_Short exercise_: Return each of the following items verbatim, every line unchanged.

_Exercise material_:
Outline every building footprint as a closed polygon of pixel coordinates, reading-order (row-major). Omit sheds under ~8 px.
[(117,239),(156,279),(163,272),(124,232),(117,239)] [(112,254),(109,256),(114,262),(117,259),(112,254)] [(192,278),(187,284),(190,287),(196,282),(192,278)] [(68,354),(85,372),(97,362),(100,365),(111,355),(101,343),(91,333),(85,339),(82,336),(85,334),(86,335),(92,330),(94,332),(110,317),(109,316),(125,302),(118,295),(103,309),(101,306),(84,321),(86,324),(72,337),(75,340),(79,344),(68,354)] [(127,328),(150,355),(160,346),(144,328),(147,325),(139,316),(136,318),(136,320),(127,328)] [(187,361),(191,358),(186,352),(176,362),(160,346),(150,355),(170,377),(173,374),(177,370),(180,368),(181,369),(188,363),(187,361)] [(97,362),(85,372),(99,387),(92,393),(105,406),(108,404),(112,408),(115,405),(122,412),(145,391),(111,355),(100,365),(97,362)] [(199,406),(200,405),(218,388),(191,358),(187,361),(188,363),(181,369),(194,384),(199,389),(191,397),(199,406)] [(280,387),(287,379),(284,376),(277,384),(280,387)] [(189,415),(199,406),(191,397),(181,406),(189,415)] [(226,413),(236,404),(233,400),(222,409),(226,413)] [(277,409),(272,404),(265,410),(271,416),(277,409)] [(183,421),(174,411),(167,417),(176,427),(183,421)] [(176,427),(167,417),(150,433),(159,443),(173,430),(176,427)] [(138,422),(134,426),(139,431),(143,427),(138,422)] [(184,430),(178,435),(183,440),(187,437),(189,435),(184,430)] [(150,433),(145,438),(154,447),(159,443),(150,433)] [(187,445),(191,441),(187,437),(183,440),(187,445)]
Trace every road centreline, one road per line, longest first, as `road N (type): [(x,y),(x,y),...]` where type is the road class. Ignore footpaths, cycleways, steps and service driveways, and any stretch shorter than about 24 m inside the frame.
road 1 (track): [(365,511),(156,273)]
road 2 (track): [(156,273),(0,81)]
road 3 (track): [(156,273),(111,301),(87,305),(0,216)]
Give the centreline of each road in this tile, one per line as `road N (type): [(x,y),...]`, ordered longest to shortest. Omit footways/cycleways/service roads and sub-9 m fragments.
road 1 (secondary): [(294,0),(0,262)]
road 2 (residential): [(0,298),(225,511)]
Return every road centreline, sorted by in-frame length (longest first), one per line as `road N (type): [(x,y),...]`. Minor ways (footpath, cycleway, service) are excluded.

_Written response_:
Outline every building footprint as a closed polygon of pixel coordinates, reading-order (row-major). Omit sheds under ~8 px.
[(117,239),(156,279),(163,272),(124,232),(117,239)] [(112,254),(109,256),(114,262),(117,259),(112,254)] [(192,278),(187,284),(190,287),(196,282),(192,278)] [(68,354),(85,372),(97,362),(100,365),(111,355),(101,343),(91,333),(85,339),(82,336),(85,334),(86,335),(92,330),(94,332),(110,317),(109,316),(125,302),(118,295),(103,309),(101,306),(84,321),(86,324),(72,337),(75,340),(79,344),(68,354)] [(127,328),(150,355),(160,346),(144,328),(147,325),(139,316),(136,318),(136,320),(127,328)] [(187,361),(191,358),(186,352),(176,362),(160,346),(150,355),(170,377),(173,374),(177,370),(180,368),(181,369),(188,363),(187,361)] [(97,362),(85,372),(99,387),(92,393),(105,406),(108,404),(112,408),(115,405),(122,412),(145,391),(111,355),(100,365),(97,362)] [(199,406),(200,405),(218,388),(191,358),(187,361),(188,363),(181,369),(194,384),(199,389),(191,397),(199,406)] [(280,387),(287,379),(284,376),(277,384),(280,387)] [(189,415),(199,406),(191,397),(181,406),(189,415)] [(226,413),(236,404),(233,400),(222,409),(226,413)] [(277,409),(272,404),(265,410),(271,416),(277,409)] [(183,421),(174,411),(167,417),(176,427),(183,421)] [(176,427),(167,417),(150,433),(159,443),(173,430),(176,427)] [(138,422),(134,426),(139,431),(143,427),(138,422)] [(184,430),(178,435),(183,440),(187,437),(189,435),(184,430)] [(150,433),(145,438),(154,447),(159,443),(150,433)] [(187,445),(191,441),(187,437),(183,440),(187,445)]
Trace every road centreline, one road per line, longest first, as `road N (type): [(x,y),(x,y),...]` where type is the road class. Ignore footpaths, cycleways, steps and service driveways, and any stretch shorter than about 24 m inside the frame.
road 1 (track): [(365,511),(156,273)]
road 2 (track): [(156,273),(0,81)]
road 3 (track): [(156,273),(111,301),(87,305),(0,216)]
Give the centreline of each road in this tile, one per line as `road N (type): [(x,y),...]`, ordered longest to shortest. Omit footways/cycleways/service roads and sub-9 m fragments.
road 1 (secondary): [(294,0),(0,262)]
road 2 (residential): [(0,298),(225,511)]
Return every road centreline, sorted by in-frame length (longest first), one per line as `road N (type): [(x,y),...]`. Minor ways (footpath, cycleway, service) are excluded.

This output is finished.